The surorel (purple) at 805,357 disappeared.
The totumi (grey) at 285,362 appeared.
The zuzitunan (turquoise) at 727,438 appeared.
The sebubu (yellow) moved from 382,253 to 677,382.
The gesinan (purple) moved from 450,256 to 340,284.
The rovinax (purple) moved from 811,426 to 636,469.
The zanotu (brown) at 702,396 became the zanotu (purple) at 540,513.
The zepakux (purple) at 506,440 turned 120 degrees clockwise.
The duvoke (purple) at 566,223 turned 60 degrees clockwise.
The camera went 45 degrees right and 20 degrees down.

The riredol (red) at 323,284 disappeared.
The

**WHAT IS BEING ASKED**.
The data, all of it, should be transcribed exactly.

**RESPONSE TO THIS TASK**.
The surorel (purple) at 805,357 disappeared.
The totumi (grey) at 285,362 appeared.
The zuzitunan (turquoise) at 727,438 appeared.
The sebubu (yellow) moved from 382,253 to 677,382.
The gesinan (purple) moved from 450,256 to 340,284.
The rovinax (purple) moved from 811,426 to 636,469.
The zanotu (brown) at 702,396 became the zanotu (purple) at 540,513.
The zepakux (purple) at 506,440 turned 120 degrees clockwise.
The duvoke (purple) at 566,223 turned 60 degrees clockwise.
The camera went 45 degrees right and 20 degrees down.

The riredol (red) at 323,284 disappeared.
The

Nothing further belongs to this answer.